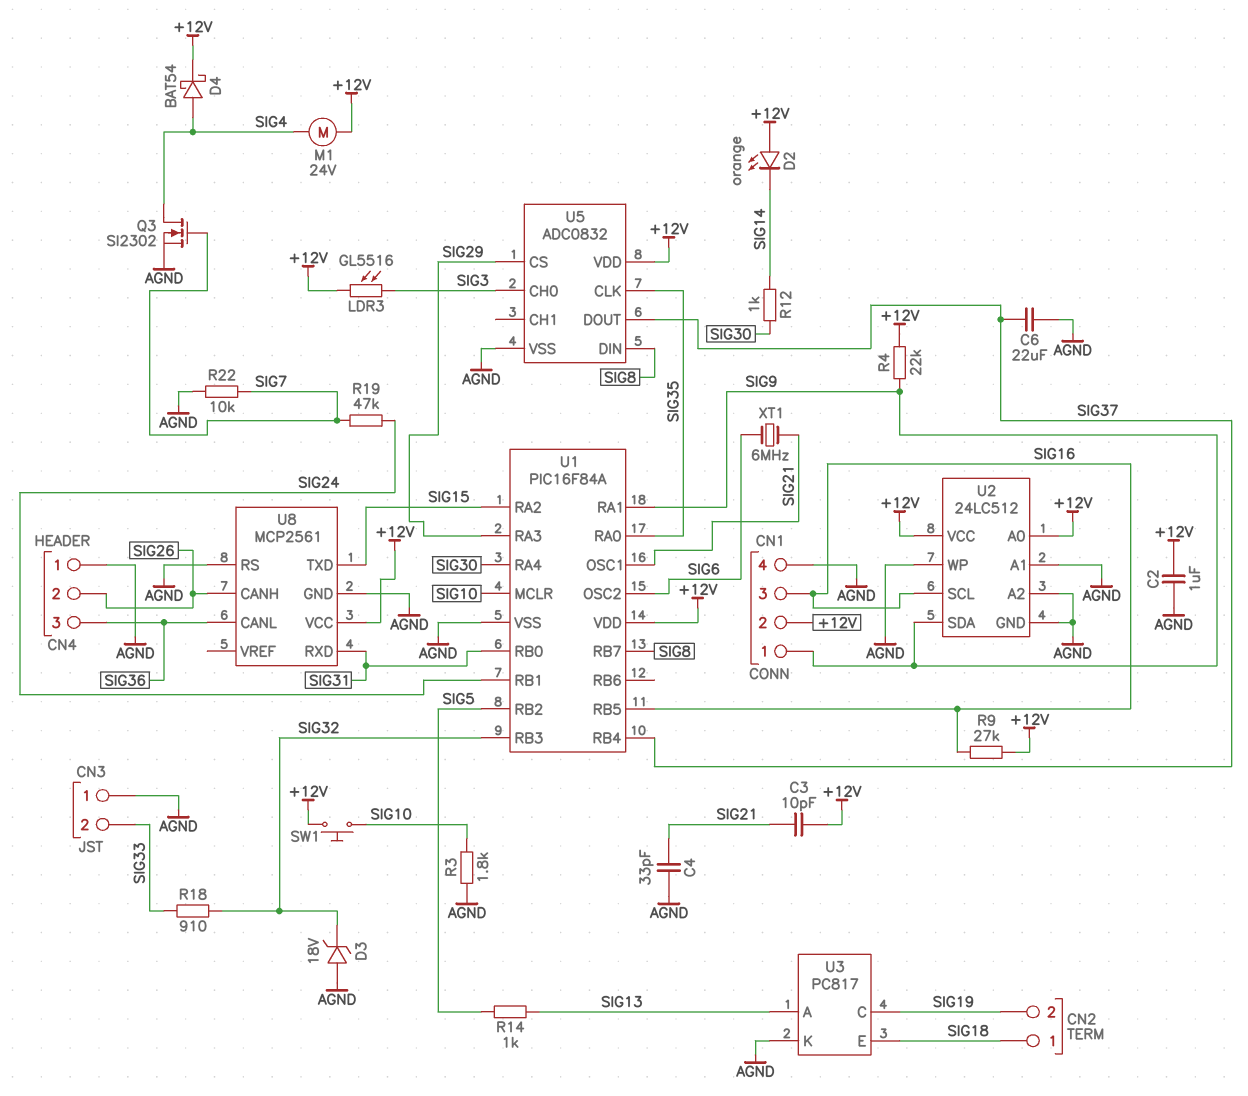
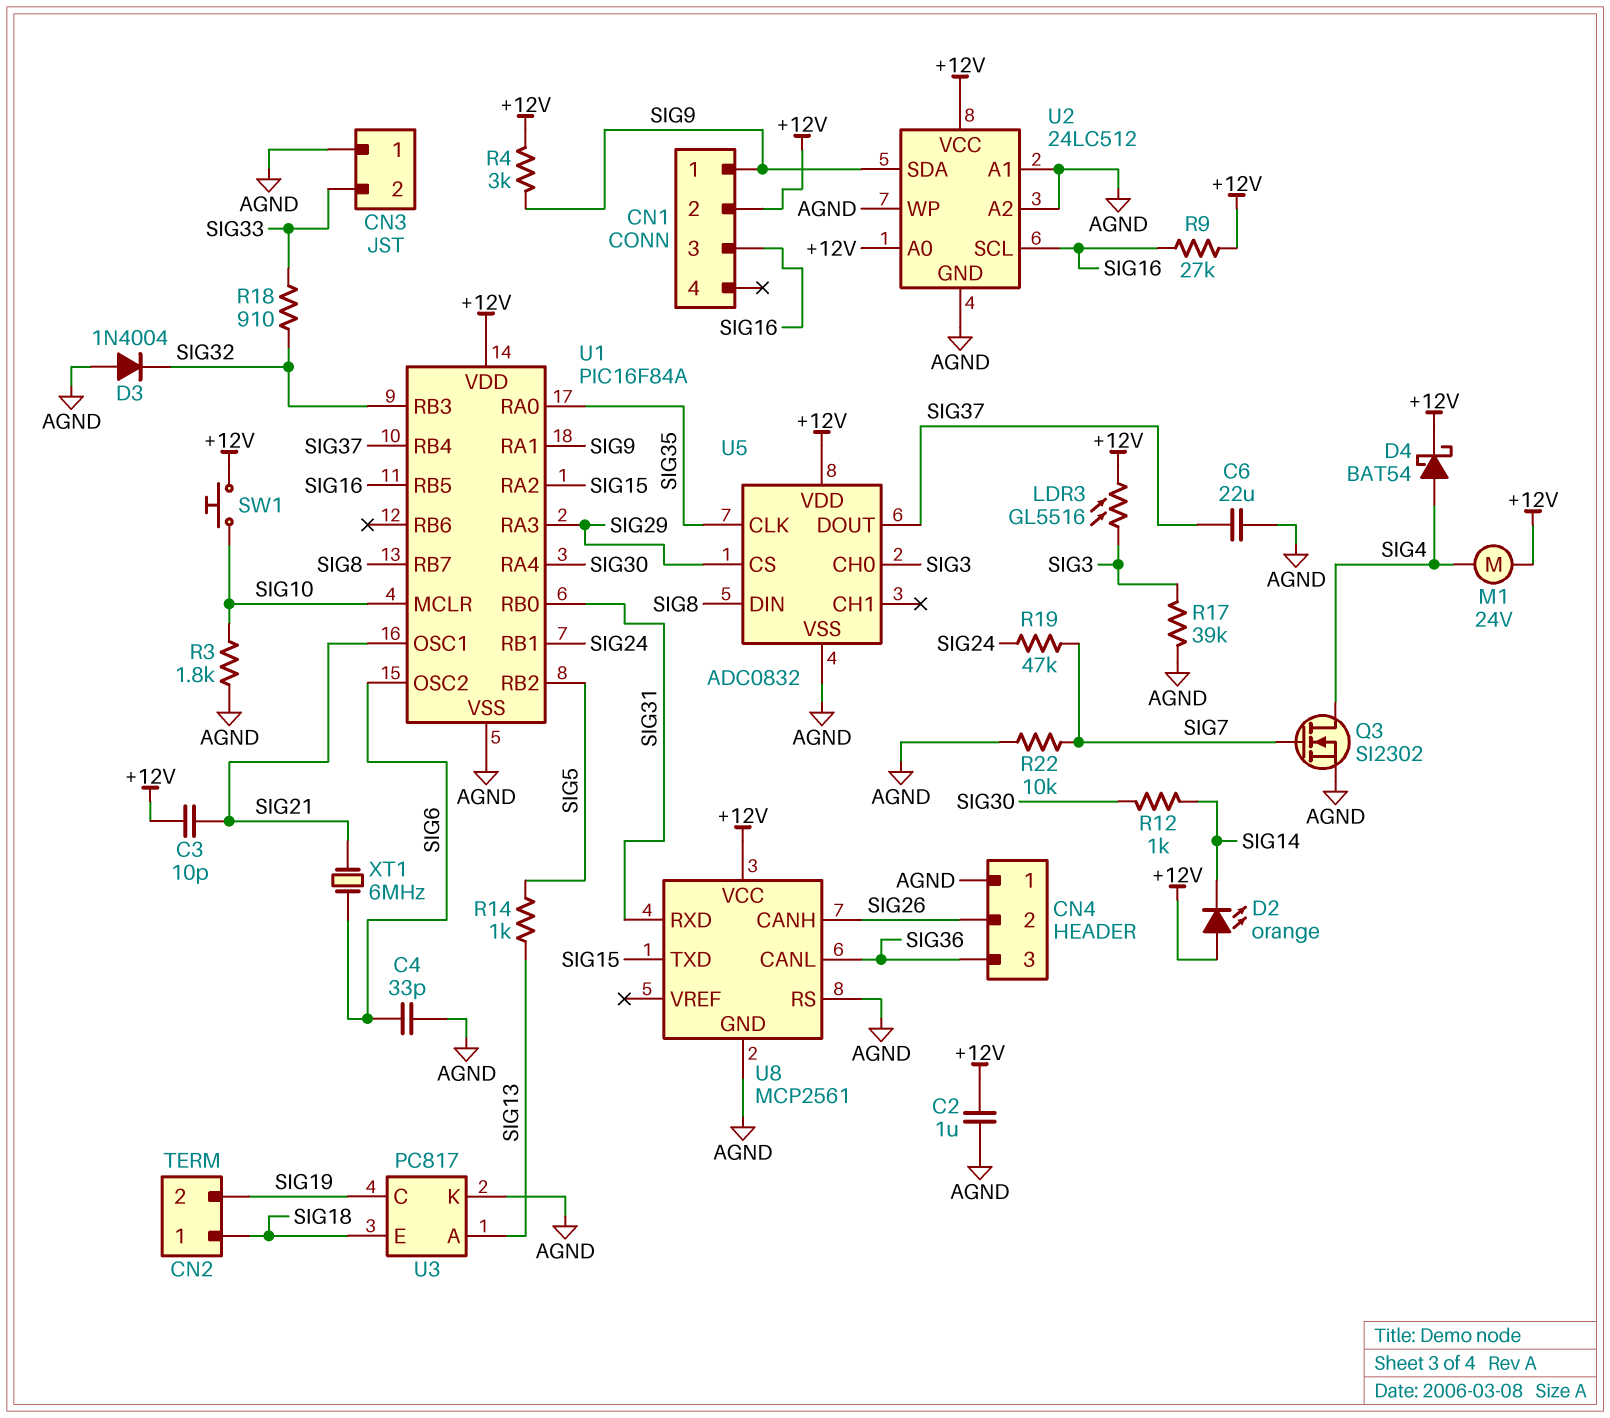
C4: 33pF (AGND, SIG21) -> 33pF (AGND, SIG6)
CN1 pin 4: AGND -> none
D3: zener 18V (A AGND, K SIG32) -> diode 1N4004 (A AGND, K SIG32)
R4: 22k (+12V, SIG9) -> 3k (+12V, SIG9)
R17: none -> 39k (AGND, SIG3)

+ + +

Where a line of the records contains the word "none", copy that line.

CN1 pin 4: AGND -> none
R17: none -> 39k (AGND, SIG3)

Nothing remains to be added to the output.